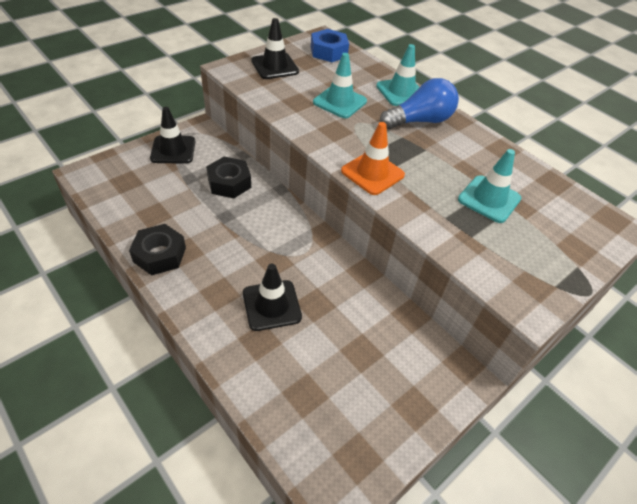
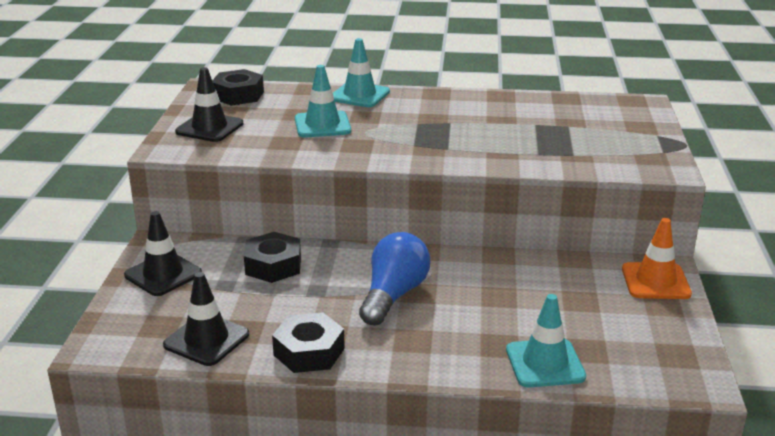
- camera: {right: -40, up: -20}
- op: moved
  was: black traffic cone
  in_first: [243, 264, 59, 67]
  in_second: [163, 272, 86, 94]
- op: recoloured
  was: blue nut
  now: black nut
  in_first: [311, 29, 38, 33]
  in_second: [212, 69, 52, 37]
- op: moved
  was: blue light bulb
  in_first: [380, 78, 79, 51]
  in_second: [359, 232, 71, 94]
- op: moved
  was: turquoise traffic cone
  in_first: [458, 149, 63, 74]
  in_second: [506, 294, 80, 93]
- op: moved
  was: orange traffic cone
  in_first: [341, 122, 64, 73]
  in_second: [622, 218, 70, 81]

- **Exercise directions**
Look over the material above and report each line holding "black".

- **The answer**
  was: black traffic cone
  now: black nut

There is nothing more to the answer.